Segment Open
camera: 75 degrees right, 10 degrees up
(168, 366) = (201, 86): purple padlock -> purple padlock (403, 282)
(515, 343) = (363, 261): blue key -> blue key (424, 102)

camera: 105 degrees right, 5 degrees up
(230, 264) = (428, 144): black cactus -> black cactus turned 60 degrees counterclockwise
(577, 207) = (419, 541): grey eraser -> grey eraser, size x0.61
Segment Closed
Segment Open
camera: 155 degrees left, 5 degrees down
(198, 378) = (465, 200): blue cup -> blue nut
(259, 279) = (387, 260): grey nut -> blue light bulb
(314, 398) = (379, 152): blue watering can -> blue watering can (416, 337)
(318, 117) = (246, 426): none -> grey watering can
Segment Closed
Segment Open
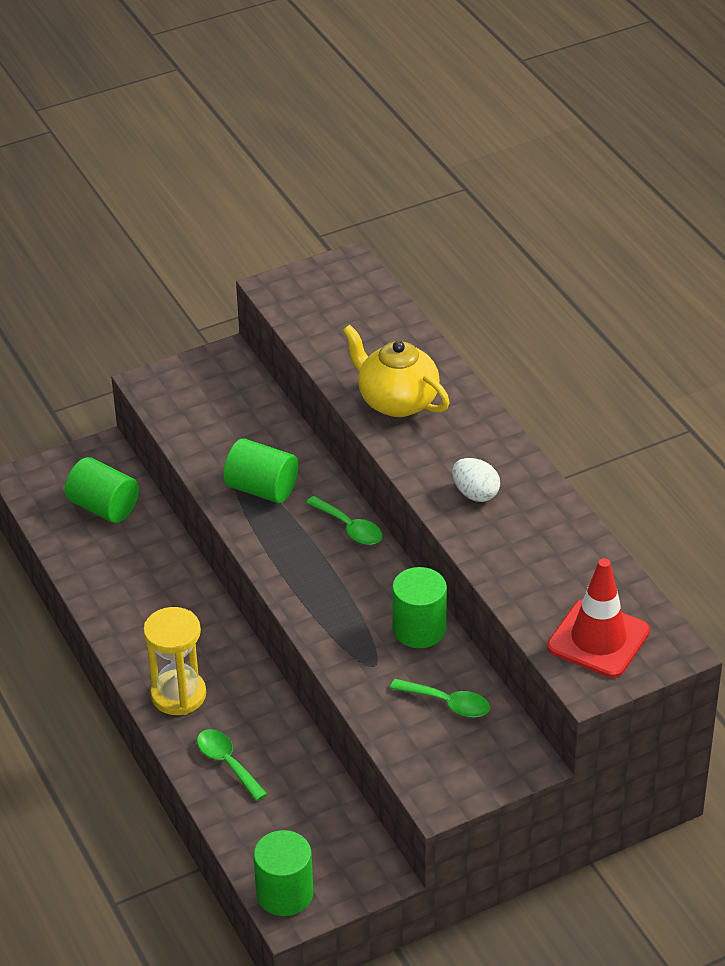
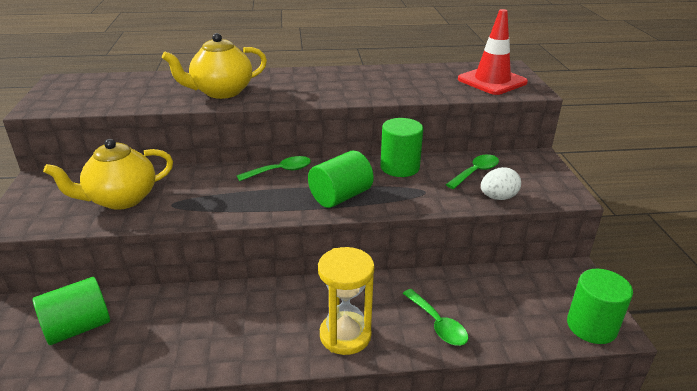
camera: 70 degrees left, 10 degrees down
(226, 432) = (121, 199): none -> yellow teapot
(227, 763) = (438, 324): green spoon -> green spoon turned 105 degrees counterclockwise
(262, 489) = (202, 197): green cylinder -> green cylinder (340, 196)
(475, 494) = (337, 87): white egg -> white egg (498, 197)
Segment Closed
- [What is required]:
Everything from the line with "camera: 70 degrees left, 10 degrees down" through the line with "(475, 494) = (337, 87): white" in the listing above must be retyped exactly, with nothing added.

- [Solution to this exercise]:
camera: 70 degrees left, 10 degrees down
(226, 432) = (121, 199): none -> yellow teapot
(227, 763) = (438, 324): green spoon -> green spoon turned 105 degrees counterclockwise
(262, 489) = (202, 197): green cylinder -> green cylinder (340, 196)
(475, 494) = (337, 87): white egg -> white egg (498, 197)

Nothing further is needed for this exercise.